• _PROMPT_
Transcribe each record exactly as it appears.

• _DATASET EXTRACT_
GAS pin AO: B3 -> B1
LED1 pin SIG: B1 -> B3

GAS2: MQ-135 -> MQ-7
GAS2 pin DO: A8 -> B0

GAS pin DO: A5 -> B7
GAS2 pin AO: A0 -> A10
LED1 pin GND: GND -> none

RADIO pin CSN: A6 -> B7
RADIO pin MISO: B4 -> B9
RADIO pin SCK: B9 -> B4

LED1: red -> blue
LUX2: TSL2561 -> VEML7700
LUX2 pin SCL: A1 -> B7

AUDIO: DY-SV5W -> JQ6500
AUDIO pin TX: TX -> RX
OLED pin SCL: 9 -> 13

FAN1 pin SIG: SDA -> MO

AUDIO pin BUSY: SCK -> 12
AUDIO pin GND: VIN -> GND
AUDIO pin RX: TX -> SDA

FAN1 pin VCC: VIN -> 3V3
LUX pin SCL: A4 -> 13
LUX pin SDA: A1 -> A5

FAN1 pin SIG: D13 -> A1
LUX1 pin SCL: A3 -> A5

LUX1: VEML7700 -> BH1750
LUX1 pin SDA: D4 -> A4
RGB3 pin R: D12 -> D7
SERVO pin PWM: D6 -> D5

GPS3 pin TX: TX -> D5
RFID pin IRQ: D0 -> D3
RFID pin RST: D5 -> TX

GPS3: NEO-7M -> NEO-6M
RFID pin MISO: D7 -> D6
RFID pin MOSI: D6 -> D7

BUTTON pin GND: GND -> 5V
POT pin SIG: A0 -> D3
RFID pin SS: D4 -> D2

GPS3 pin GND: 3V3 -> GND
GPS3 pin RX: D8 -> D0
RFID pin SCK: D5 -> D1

• _ANSWER BOX_
GAS pin AO: B3 -> B1
LED1 pin SIG: B1 -> B3

GAS2: MQ-135 -> MQ-7
GAS2 pin DO: A8 -> B0

GAS pin DO: A5 -> B7
GAS2 pin AO: A0 -> A10
LED1 pin GND: GND -> none

RADIO pin CSN: A6 -> B7
RADIO pin MISO: B4 -> B9
RADIO pin SCK: B9 -> B4

LED1: red -> blue
LUX2: TSL2561 -> VEML7700
LUX2 pin SCL: A1 -> B7

AUDIO: DY-SV5W -> JQ6500
AUDIO pin TX: TX -> RX
OLED pin SCL: 9 -> 13

FAN1 pin SIG: SDA -> MO

AUDIO pin BUSY: SCK -> 12
AUDIO pin GND: VIN -> GND
AUDIO pin RX: TX -> SDA

FAN1 pin VCC: VIN -> 3V3
LUX pin SCL: A4 -> 13
LUX pin SDA: A1 -> A5

FAN1 pin SIG: D13 -> A1
LUX1 pin SCL: A3 -> A5

LUX1: VEML7700 -> BH1750
LUX1 pin SDA: D4 -> A4
RGB3 pin R: D12 -> D7
SERVO pin PWM: D6 -> D5

GPS3 pin TX: TX -> D5
RFID pin IRQ: D0 -> D3
RFID pin RST: D5 -> TX

GPS3: NEO-7M -> NEO-6M
RFID pin MISO: D7 -> D6
RFID pin MOSI: D6 -> D7

BUTTON pin GND: GND -> 5V
POT pin SIG: A0 -> D3
RFID pin SS: D4 -> D2

GPS3 pin GND: 3V3 -> GND
GPS3 pin RX: D8 -> D0
RFID pin SCK: D5 -> D1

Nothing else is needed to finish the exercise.